■ About this exercise ■
Beneath this line is the data. Output exactly the lines from the line with "V1: AC 6V (AGND, MIC)" to the line with "R3: none -> 51k (T14, Y13)", both ends included, and nothing more.
Segment Start: Data excerpts
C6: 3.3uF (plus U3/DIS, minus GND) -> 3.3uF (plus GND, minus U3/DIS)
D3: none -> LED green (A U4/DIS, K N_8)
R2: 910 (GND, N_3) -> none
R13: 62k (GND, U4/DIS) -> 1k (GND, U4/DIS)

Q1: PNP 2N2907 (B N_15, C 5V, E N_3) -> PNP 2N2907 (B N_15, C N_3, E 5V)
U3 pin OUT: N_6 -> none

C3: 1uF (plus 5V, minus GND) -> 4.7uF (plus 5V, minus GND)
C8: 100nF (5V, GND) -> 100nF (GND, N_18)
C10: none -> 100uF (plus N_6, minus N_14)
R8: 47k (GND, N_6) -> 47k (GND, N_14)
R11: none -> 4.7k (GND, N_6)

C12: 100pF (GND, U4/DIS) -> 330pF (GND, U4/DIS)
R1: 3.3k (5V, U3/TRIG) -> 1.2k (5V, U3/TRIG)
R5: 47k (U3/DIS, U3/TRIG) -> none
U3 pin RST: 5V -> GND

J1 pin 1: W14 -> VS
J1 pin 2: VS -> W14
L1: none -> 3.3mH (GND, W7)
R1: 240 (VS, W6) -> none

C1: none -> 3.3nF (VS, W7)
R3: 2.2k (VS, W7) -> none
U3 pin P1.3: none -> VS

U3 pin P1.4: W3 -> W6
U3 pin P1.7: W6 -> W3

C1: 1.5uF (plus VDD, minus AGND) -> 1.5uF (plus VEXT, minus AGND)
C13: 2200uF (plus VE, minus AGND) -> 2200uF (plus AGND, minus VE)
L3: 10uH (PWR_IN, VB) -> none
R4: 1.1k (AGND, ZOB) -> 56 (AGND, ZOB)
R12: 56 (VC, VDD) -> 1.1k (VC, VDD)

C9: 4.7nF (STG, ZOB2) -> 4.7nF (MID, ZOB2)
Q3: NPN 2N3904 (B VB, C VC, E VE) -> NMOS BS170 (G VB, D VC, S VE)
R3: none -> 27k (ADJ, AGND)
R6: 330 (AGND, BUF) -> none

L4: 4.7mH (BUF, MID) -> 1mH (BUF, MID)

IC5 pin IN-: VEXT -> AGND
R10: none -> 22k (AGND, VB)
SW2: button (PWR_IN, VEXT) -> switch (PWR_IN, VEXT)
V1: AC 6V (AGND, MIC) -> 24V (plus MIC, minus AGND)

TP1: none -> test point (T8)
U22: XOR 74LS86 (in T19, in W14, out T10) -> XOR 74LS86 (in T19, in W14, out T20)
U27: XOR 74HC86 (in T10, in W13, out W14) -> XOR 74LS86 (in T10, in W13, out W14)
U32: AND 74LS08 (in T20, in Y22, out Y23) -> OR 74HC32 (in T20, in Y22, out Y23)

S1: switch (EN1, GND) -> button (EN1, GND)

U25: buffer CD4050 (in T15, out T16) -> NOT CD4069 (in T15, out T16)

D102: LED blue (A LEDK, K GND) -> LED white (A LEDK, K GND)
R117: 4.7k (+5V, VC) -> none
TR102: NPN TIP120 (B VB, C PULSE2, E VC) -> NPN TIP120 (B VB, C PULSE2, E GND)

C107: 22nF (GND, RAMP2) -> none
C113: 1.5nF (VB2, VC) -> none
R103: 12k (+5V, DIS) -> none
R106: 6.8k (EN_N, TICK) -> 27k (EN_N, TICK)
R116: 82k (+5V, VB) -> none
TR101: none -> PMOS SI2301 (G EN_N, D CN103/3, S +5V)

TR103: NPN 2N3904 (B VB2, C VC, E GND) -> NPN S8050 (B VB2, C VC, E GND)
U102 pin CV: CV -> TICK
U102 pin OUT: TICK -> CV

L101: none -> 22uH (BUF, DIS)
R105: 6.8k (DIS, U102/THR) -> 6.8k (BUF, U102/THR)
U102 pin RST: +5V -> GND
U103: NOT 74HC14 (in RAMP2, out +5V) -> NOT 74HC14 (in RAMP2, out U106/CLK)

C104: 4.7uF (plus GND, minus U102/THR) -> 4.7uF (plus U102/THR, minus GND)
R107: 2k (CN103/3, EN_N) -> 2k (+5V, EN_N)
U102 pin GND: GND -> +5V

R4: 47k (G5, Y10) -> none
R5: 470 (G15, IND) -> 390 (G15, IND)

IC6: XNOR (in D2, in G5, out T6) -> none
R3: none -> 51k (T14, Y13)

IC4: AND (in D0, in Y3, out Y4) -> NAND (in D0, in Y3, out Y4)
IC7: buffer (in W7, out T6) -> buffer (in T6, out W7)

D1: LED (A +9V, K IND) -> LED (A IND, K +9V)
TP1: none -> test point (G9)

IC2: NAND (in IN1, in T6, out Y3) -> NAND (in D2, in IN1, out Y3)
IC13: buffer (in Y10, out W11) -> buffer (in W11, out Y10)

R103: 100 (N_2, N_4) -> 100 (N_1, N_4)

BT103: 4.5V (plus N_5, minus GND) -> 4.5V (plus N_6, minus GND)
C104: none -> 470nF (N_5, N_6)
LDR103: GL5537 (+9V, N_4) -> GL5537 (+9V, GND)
Segment End: Data excerpts
■ Task response ■
V1: AC 6V (AGND, MIC) -> 24V (plus MIC, minus AGND)

TP1: none -> test point (T8)
U22: XOR 74LS86 (in T19, in W14, out T10) -> XOR 74LS86 (in T19, in W14, out T20)
U27: XOR 74HC86 (in T10, in W13, out W14) -> XOR 74LS86 (in T10, in W13, out W14)
U32: AND 74LS08 (in T20, in Y22, out Y23) -> OR 74HC32 (in T20, in Y22, out Y23)

S1: switch (EN1, GND) -> button (EN1, GND)

U25: buffer CD4050 (in T15, out T16) -> NOT CD4069 (in T15, out T16)

D102: LED blue (A LEDK, K GND) -> LED white (A LEDK, K GND)
R117: 4.7k (+5V, VC) -> none
TR102: NPN TIP120 (B VB, C PULSE2, E VC) -> NPN TIP120 (B VB, C PULSE2, E GND)

C107: 22nF (GND, RAMP2) -> none
C113: 1.5nF (VB2, VC) -> none
R103: 12k (+5V, DIS) -> none
R106: 6.8k (EN_N, TICK) -> 27k (EN_N, TICK)
R116: 82k (+5V, VB) -> none
TR101: none -> PMOS SI2301 (G EN_N, D CN103/3, S +5V)

TR103: NPN 2N3904 (B VB2, C VC, E GND) -> NPN S8050 (B VB2, C VC, E GND)
U102 pin CV: CV -> TICK
U102 pin OUT: TICK -> CV

L101: none -> 22uH (BUF, DIS)
R105: 6.8k (DIS, U102/THR) -> 6.8k (BUF, U102/THR)
U102 pin RST: +5V -> GND
U103: NOT 74HC14 (in RAMP2, out +5V) -> NOT 74HC14 (in RAMP2, out U106/CLK)

C104: 4.7uF (plus GND, minus U102/THR) -> 4.7uF (plus U102/THR, minus GND)
R107: 2k (CN103/3, EN_N) -> 2k (+5V, EN_N)
U102 pin GND: GND -> +5V

R4: 47k (G5, Y10) -> none
R5: 470 (G15, IND) -> 390 (G15, IND)

IC6: XNOR (in D2, in G5, out T6) -> none
R3: none -> 51k (T14, Y13)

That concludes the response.